WHAT THIS TASK INVOLVES >> The result should be the lines from the one holding "red key [353,496,422,530] -> none" to the final line of the records, retyped exactly.

DATASET ENTRIES >>
--------------------

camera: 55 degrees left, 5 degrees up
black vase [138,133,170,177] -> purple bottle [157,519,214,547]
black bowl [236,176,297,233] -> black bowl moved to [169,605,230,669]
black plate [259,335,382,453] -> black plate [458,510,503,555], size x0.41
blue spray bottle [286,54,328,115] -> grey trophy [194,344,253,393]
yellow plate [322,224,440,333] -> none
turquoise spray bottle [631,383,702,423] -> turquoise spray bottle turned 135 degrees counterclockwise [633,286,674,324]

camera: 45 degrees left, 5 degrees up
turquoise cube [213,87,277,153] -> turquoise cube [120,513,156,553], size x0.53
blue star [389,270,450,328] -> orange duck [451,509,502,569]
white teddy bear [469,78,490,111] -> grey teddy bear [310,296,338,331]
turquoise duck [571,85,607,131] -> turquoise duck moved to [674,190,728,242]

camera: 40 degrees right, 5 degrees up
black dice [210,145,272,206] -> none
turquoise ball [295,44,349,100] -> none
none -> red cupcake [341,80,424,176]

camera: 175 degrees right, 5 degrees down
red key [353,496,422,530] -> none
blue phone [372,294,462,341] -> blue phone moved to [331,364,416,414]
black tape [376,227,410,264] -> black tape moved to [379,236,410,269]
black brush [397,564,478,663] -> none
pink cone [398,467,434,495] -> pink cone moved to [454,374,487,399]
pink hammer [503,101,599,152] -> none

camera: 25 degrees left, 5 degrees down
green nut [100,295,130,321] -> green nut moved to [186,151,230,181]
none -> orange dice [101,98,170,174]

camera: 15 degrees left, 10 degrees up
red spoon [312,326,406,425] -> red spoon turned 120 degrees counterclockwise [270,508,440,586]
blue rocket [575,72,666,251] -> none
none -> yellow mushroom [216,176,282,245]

--------------------

TASK OUTPUT >>
red key [353,496,422,530] -> none
blue phone [372,294,462,341] -> blue phone moved to [331,364,416,414]
black tape [376,227,410,264] -> black tape moved to [379,236,410,269]
black brush [397,564,478,663] -> none
pink cone [398,467,434,495] -> pink cone moved to [454,374,487,399]
pink hammer [503,101,599,152] -> none

camera: 25 degrees left, 5 degrees down
green nut [100,295,130,321] -> green nut moved to [186,151,230,181]
none -> orange dice [101,98,170,174]

camera: 15 degrees left, 10 degrees up
red spoon [312,326,406,425] -> red spoon turned 120 degrees counterclockwise [270,508,440,586]
blue rocket [575,72,666,251] -> none
none -> yellow mushroom [216,176,282,245]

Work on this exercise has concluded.